| Action item |
Copying exactly, give the lines in the material below from the one with "(898, 258) = (557, 330): none -> brown bell" to the one with "(533, 188) = (190, 366): none", ends included, and nothing besides.

----------

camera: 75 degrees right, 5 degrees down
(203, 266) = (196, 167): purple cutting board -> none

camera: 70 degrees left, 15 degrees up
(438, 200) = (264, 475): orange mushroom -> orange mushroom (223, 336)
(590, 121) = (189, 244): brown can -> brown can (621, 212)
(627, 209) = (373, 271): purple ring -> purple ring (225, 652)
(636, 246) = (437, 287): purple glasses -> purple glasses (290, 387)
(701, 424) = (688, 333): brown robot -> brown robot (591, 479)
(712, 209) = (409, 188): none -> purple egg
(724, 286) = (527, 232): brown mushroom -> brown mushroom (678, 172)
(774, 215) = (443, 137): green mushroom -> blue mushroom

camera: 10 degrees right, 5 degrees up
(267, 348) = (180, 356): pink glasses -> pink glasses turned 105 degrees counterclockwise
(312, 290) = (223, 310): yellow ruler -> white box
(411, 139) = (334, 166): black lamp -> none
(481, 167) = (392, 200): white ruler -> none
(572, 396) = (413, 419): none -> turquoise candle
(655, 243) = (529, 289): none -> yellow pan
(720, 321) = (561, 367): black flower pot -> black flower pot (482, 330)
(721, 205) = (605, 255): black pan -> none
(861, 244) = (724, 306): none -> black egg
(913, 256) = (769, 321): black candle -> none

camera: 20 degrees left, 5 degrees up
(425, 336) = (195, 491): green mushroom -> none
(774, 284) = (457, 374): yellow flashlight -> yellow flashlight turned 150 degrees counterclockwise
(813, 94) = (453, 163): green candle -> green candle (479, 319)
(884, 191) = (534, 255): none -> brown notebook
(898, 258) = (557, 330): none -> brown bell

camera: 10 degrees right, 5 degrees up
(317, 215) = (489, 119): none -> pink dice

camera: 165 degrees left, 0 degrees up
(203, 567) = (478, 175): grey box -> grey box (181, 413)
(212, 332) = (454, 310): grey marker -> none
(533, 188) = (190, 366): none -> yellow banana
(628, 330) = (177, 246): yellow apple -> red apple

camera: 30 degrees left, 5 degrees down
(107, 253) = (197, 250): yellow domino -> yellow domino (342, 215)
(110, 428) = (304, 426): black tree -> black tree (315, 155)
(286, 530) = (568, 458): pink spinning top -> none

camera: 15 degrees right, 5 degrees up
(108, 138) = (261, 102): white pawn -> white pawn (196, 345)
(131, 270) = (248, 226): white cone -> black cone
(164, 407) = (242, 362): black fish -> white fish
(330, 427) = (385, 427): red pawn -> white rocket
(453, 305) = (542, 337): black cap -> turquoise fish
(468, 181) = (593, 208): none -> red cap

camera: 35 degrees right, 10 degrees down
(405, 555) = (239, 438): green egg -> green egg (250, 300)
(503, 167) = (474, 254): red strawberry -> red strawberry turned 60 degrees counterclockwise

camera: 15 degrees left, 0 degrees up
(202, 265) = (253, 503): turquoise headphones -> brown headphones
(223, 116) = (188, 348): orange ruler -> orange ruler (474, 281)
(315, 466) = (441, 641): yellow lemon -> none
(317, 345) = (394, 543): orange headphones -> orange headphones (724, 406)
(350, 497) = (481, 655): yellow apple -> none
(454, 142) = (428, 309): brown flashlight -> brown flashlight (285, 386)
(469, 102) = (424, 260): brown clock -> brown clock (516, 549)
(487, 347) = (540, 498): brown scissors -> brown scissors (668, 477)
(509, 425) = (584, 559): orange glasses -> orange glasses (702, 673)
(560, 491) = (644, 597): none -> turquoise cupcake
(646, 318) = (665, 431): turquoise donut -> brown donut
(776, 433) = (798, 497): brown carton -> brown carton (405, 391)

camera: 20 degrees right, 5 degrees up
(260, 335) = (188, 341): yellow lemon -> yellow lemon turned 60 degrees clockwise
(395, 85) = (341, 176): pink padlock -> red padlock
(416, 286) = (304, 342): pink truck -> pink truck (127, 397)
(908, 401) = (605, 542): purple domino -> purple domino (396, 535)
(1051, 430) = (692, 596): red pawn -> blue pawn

----------

| Answer box |
(898, 258) = (557, 330): none -> brown bell

camera: 10 degrees right, 5 degrees up
(317, 215) = (489, 119): none -> pink dice

camera: 165 degrees left, 0 degrees up
(203, 567) = (478, 175): grey box -> grey box (181, 413)
(212, 332) = (454, 310): grey marker -> none
(533, 188) = (190, 366): none -> yellow banana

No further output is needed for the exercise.